WORK REQUIRED: Scan the records beneath this line for the line holding "The boat/green at" and the line holding "The book/green at", then transcribe exactly those two and all lines between.

(Before-and-after scene images)
++++++

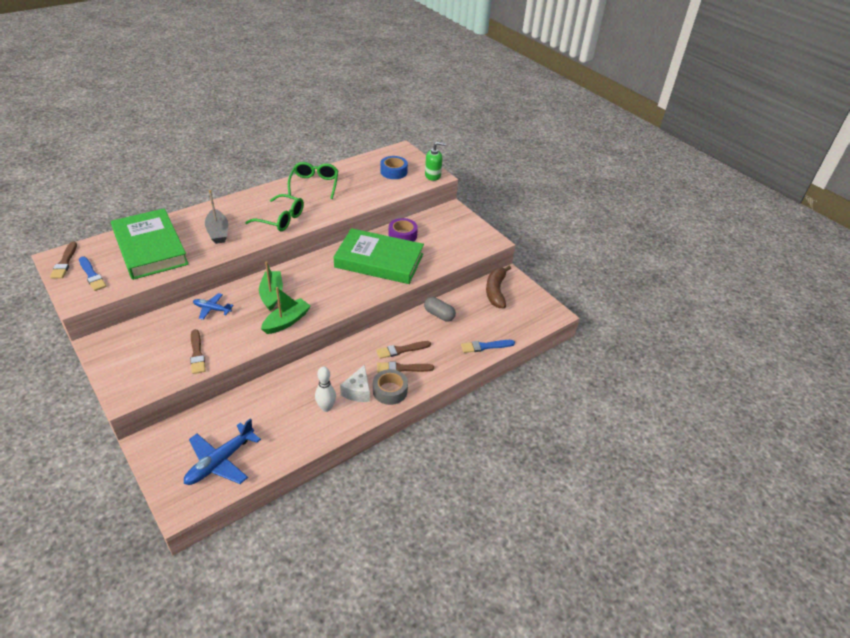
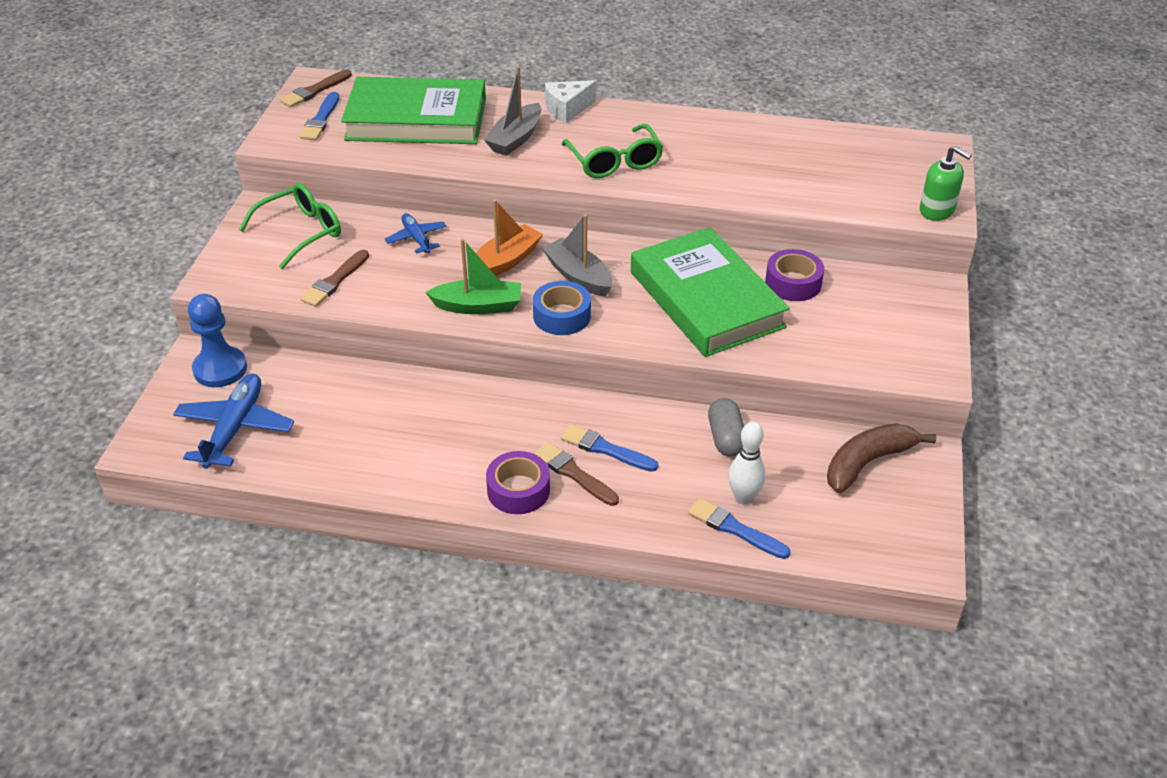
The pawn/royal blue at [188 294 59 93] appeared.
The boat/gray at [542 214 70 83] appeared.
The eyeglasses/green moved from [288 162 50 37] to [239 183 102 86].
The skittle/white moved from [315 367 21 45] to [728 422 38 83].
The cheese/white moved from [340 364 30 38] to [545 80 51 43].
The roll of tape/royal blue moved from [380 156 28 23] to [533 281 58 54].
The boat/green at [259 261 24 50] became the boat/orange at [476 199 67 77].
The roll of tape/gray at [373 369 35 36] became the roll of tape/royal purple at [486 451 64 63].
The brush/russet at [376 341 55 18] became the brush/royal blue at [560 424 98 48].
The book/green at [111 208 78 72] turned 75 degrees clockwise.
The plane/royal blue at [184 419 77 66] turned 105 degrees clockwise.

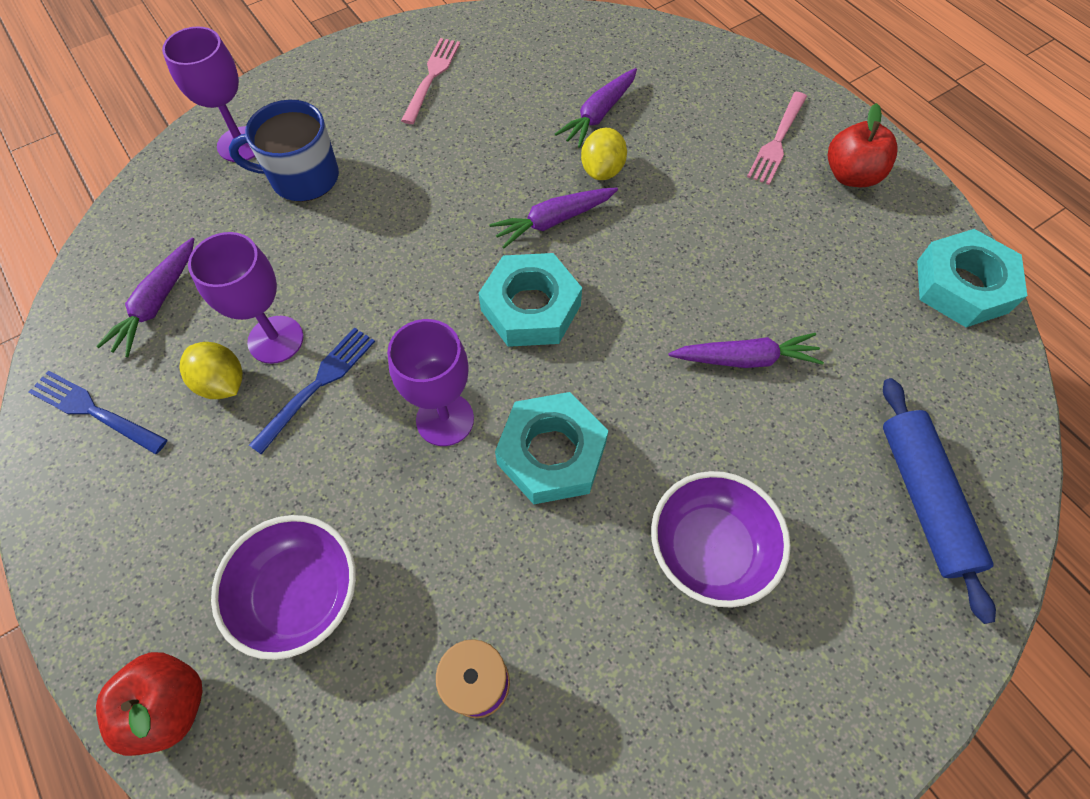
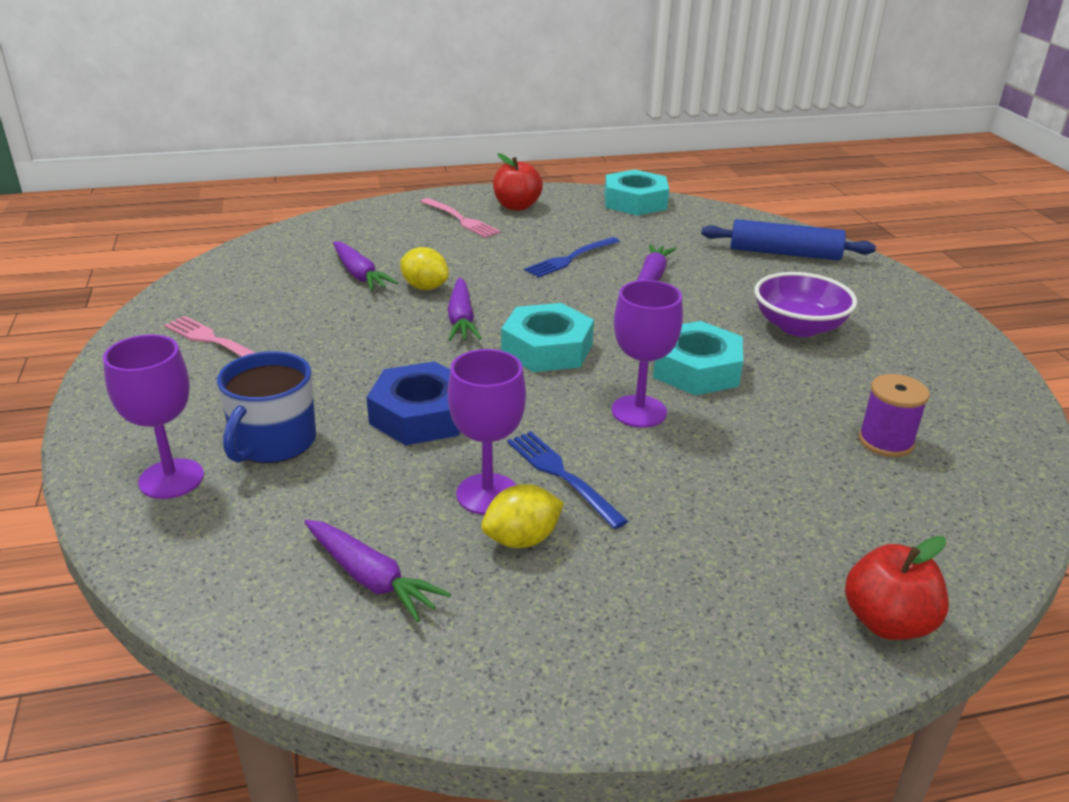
The serving bowl/royal purple at [211 515 145 145] disappeared.
The nut/royal blue at [367 361 93 84] appeared.
The table fork/royal blue moved from [29 370 138 84] to [524 237 96 41].

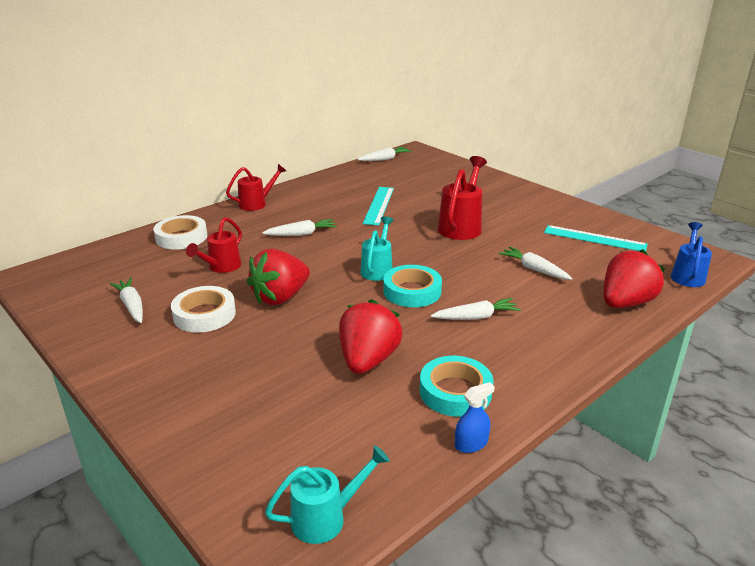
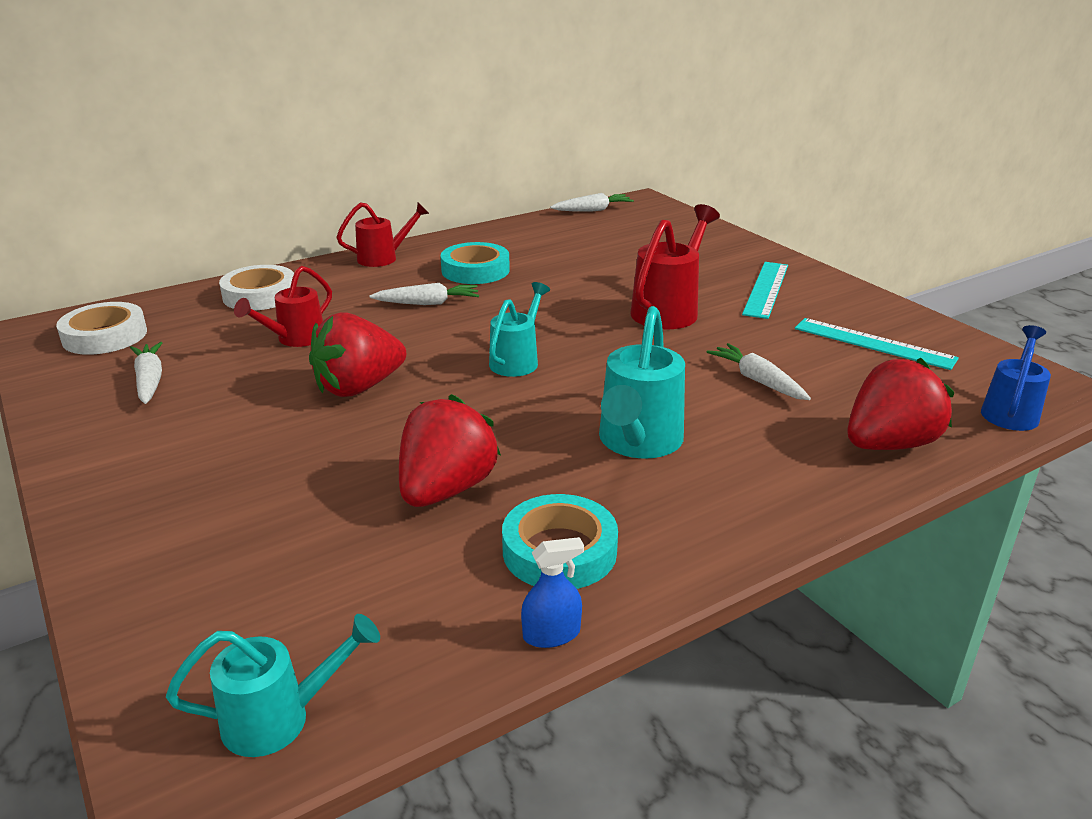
The roll of tape/white moved from [171 286 65 47] to [56 302 91 53].
The straightedge/aqua moved from [363 187 31 38] to [742 262 46 57].
The roll of tape/aqua moved from [383 265 59 42] to [441 242 69 42].
The root vegetable/white at [431 298 90 22] was replaced by the sprinkling can/aqua at [599 306 86 153].

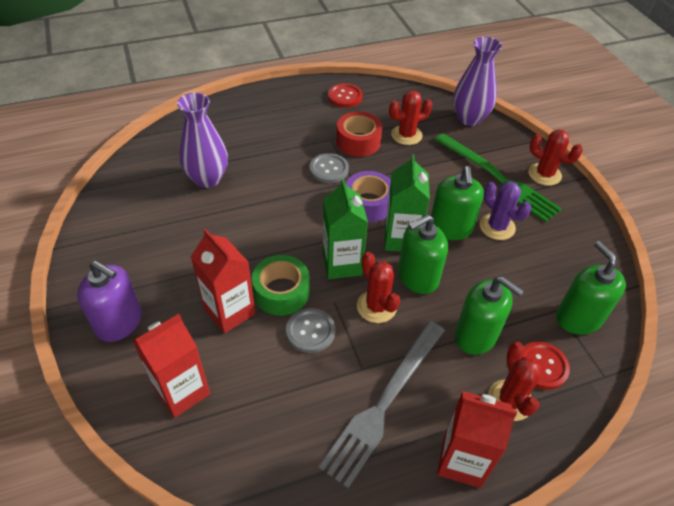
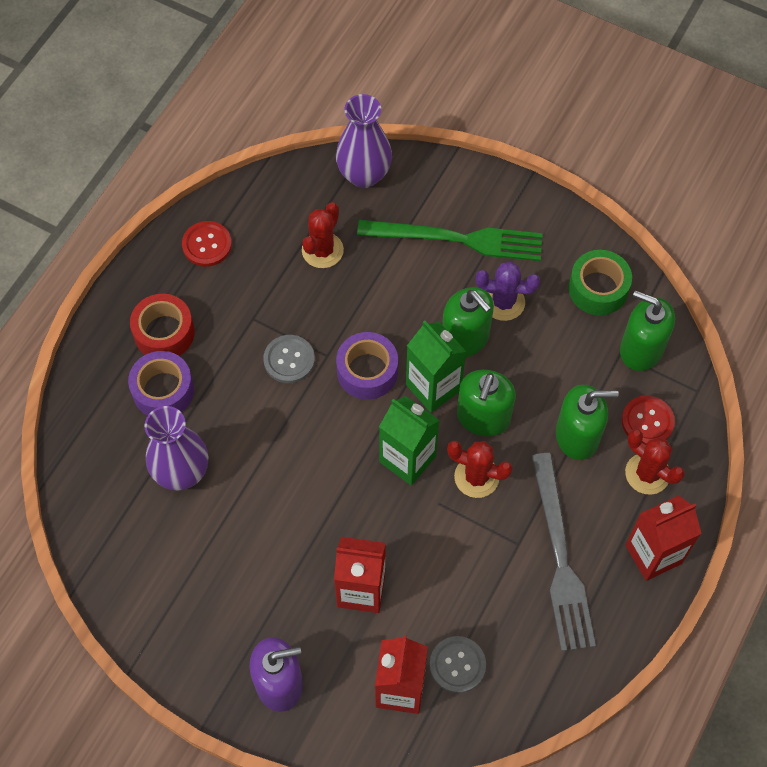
The prickly plant/scarlet at [528 129 55 57] disappeared.
The roll of tape/royal purple at [128 351 66 65] appeared.
The roll of tape/green moved from [252 255 58 61] to [569 250 63 65].
The shirt button/gray moved from [286 308 49 45] to [430 636 56 57].
The roll of tape/scarlet moved from [336 112 46 45] to [130 294 65 62].

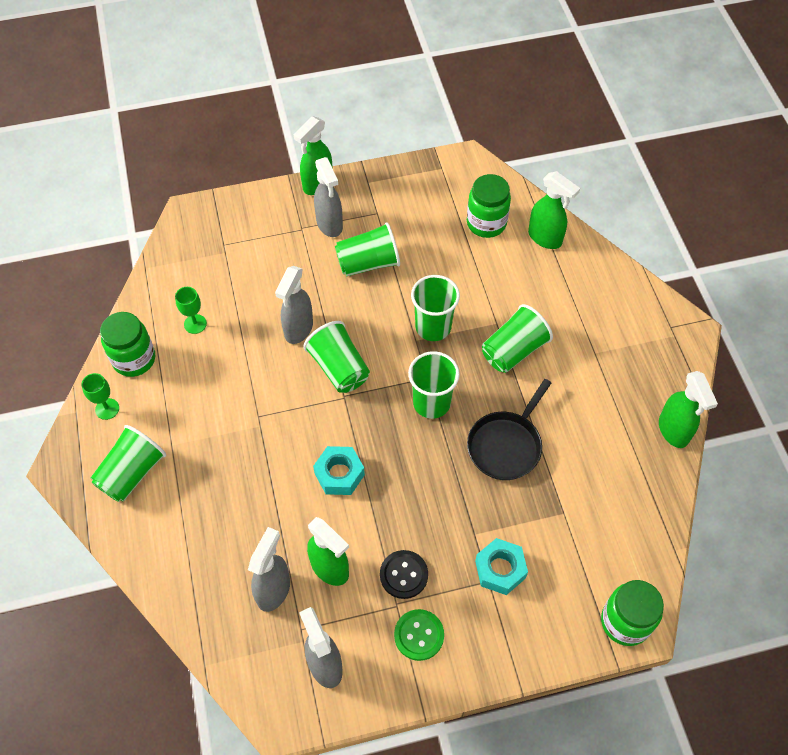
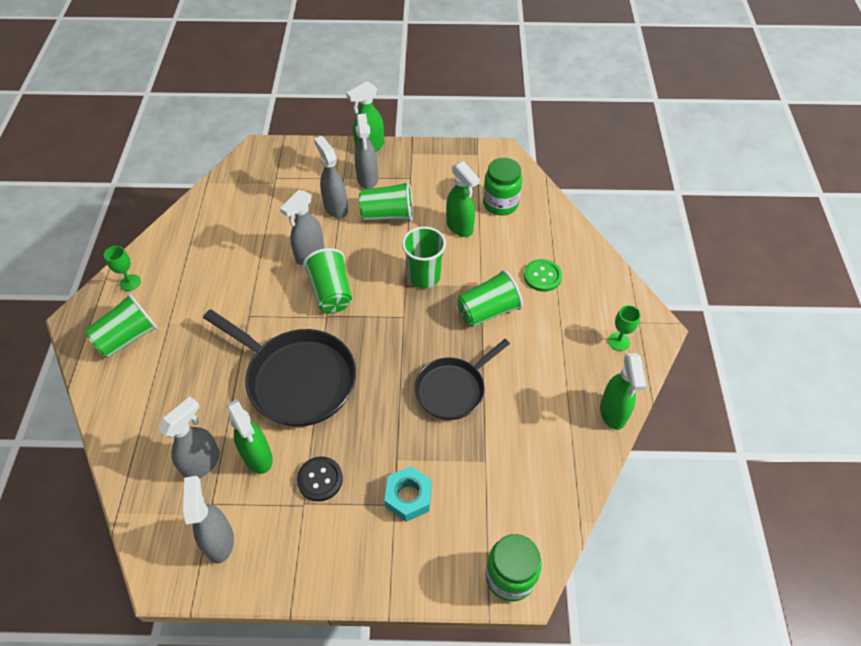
The jar/green at [100 312 55 65] disappeared.
The tumbler/green at [408 351 52 68] disappeared.
The spray cleaner/gray at [314 136 34 82] appeared.
The chalice/green moved from [175 287 32 47] to [608 305 33 46].
The shirt button/green moved from [394 609 50 52] to [524 259 38 33].
The spray cleaner/green moved from [528 171 52 78] to [446 161 34 76].
The nut/aqua at [313 446 52 49] was replaced by the frying pan/black at [203 309 153 118].

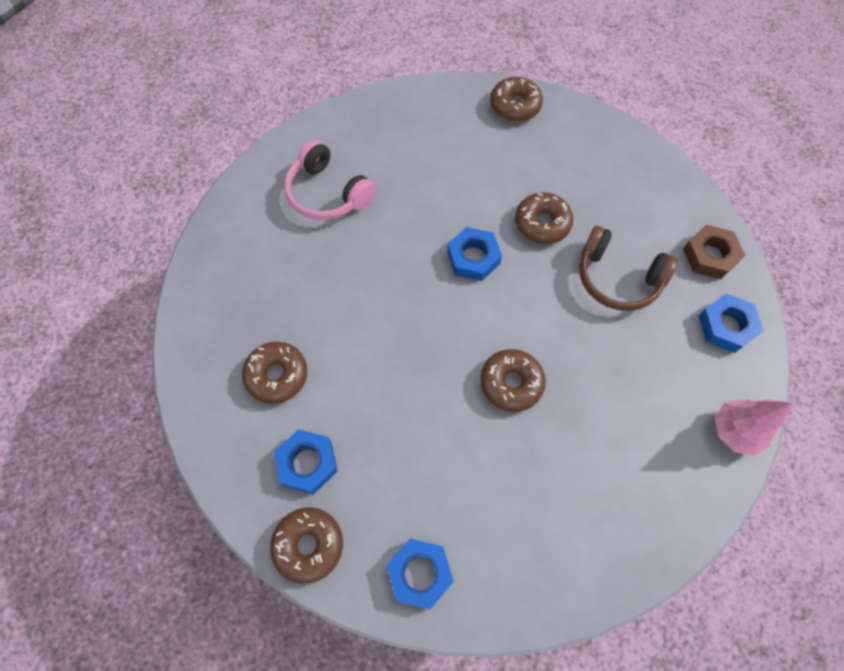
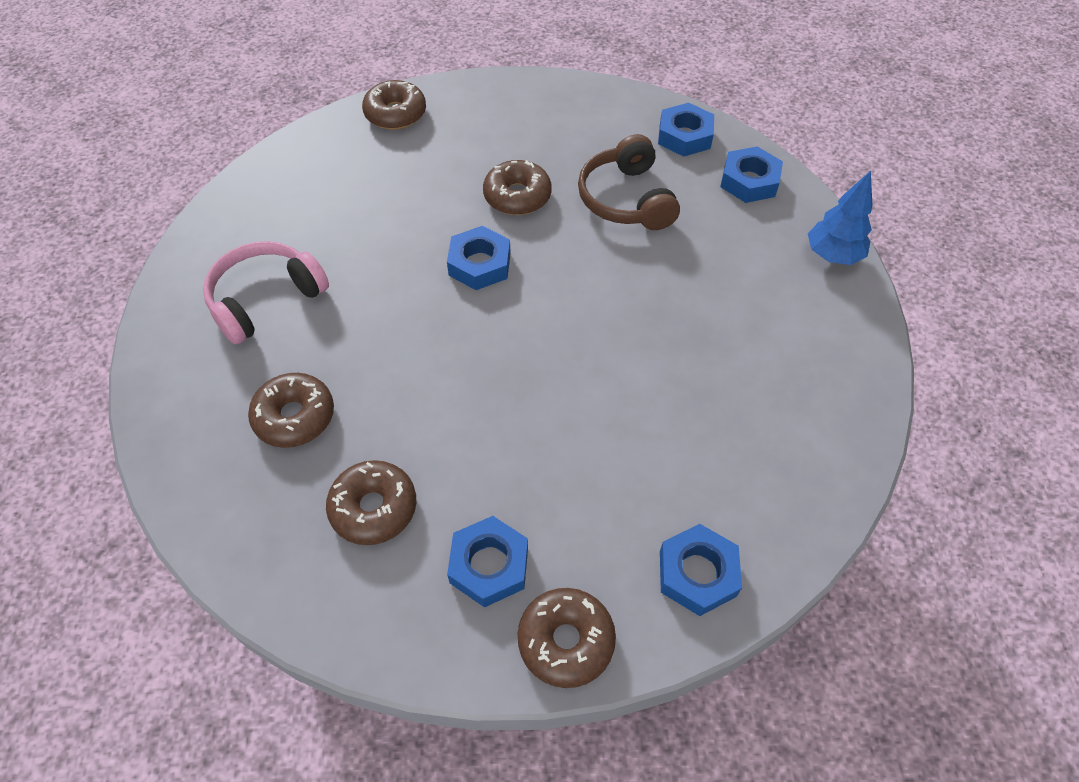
The doughnut/russet moved from [480 349 66 63] to [248 373 86 75].
The nut/russet at [683 225 62 54] became the nut/royal blue at [658 103 56 54].
The tree/rose-pink at [715 400 77 56] became the tree/royal blue at [808 171 64 94].
The headset/rose-pink at [284 140 92 80] turned 135 degrees clockwise.
The headset/russet at [579 226 99 85] turned 90 degrees clockwise.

++++++

COMPLETED TASK:
The boat/green at [259 261 24 50] became the boat/orange at [476 199 67 77].
The roll of tape/gray at [373 369 35 36] became the roll of tape/royal purple at [486 451 64 63].
The brush/russet at [376 341 55 18] became the brush/royal blue at [560 424 98 48].
The book/green at [111 208 78 72] turned 75 degrees clockwise.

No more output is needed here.